# PROBLEM TO WORK ON
Starting at the line that contains "SW8: button (GND, SIG39)" and ending at the line that contains "U1 pin GND: CTL -> AGND", the lines below are to be given again exactly, with nothing added.

EXERCISE MATERIAL START

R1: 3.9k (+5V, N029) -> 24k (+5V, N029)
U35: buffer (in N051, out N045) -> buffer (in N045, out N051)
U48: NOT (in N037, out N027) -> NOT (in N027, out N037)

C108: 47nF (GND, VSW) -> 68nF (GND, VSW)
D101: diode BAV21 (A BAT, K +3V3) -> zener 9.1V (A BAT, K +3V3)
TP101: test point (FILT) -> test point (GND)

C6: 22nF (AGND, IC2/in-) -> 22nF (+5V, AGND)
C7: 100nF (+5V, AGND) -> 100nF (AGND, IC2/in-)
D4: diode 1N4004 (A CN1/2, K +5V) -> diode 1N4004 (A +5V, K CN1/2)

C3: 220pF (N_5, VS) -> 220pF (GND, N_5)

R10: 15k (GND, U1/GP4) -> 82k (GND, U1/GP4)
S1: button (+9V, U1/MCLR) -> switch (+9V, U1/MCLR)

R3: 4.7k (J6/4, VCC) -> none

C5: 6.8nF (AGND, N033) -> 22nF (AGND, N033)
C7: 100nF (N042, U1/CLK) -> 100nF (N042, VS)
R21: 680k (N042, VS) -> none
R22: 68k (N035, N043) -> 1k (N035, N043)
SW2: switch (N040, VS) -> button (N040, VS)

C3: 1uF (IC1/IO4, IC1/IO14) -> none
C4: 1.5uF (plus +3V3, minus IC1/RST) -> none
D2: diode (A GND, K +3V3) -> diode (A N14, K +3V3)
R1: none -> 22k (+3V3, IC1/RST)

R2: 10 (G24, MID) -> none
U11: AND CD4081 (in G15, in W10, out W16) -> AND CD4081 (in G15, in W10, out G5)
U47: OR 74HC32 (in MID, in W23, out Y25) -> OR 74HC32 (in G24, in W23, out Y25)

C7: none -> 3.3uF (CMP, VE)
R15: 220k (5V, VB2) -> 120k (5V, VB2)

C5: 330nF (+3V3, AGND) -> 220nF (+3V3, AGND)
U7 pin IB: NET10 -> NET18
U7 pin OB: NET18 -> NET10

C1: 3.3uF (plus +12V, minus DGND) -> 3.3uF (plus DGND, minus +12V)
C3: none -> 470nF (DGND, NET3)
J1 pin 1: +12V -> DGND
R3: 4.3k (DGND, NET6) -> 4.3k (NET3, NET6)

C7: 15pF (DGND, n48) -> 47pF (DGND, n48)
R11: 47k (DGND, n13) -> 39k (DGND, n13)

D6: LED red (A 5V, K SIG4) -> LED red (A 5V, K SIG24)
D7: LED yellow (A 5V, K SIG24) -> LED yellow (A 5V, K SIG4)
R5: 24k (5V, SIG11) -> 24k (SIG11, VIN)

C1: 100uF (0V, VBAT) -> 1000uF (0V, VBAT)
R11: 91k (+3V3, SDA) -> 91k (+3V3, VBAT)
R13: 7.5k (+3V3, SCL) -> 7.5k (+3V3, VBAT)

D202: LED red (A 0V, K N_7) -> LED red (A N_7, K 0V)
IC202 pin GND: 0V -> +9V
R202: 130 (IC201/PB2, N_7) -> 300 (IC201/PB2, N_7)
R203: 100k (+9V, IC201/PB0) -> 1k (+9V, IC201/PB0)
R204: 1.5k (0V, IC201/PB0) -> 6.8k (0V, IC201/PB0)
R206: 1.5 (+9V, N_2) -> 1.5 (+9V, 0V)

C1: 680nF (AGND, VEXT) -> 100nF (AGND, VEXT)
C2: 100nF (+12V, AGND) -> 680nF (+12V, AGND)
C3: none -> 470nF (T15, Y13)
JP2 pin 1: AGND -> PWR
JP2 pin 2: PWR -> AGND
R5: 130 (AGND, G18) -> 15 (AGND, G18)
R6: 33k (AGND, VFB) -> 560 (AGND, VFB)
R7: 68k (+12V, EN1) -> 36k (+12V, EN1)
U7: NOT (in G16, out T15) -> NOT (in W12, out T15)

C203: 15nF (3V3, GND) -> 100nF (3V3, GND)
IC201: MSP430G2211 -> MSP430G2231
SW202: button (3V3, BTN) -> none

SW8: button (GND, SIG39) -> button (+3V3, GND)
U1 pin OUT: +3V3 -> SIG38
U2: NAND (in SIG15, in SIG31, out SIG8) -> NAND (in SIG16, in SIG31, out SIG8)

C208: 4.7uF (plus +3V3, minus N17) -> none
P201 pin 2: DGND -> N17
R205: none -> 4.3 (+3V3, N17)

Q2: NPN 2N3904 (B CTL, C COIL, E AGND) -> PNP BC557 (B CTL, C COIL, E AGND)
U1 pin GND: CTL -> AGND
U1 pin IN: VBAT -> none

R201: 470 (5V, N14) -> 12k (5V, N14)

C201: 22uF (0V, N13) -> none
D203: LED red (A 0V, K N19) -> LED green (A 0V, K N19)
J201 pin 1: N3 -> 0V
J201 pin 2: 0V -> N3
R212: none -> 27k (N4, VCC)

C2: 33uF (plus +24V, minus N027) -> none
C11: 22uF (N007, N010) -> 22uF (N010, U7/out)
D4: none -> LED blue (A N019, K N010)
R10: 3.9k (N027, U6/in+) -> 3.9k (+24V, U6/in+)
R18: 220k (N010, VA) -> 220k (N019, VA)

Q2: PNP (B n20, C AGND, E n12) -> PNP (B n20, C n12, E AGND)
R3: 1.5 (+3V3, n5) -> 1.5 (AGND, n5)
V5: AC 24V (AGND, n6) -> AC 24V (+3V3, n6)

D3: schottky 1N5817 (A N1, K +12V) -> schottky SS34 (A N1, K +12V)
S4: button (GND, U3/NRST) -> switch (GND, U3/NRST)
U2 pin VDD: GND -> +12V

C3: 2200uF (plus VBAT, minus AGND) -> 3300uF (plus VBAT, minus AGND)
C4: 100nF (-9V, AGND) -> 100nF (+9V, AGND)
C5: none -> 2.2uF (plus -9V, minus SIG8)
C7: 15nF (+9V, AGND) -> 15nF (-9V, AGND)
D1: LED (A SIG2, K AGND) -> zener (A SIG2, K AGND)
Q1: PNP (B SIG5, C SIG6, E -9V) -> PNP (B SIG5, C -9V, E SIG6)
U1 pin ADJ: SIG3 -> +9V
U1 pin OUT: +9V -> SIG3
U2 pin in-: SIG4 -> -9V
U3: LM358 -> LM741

EXERCISE MATERIAL END

# RESULT
SW8: button (GND, SIG39) -> button (+3V3, GND)
U1 pin OUT: +3V3 -> SIG38
U2: NAND (in SIG15, in SIG31, out SIG8) -> NAND (in SIG16, in SIG31, out SIG8)

C208: 4.7uF (plus +3V3, minus N17) -> none
P201 pin 2: DGND -> N17
R205: none -> 4.3 (+3V3, N17)

Q2: NPN 2N3904 (B CTL, C COIL, E AGND) -> PNP BC557 (B CTL, C COIL, E AGND)
U1 pin GND: CTL -> AGND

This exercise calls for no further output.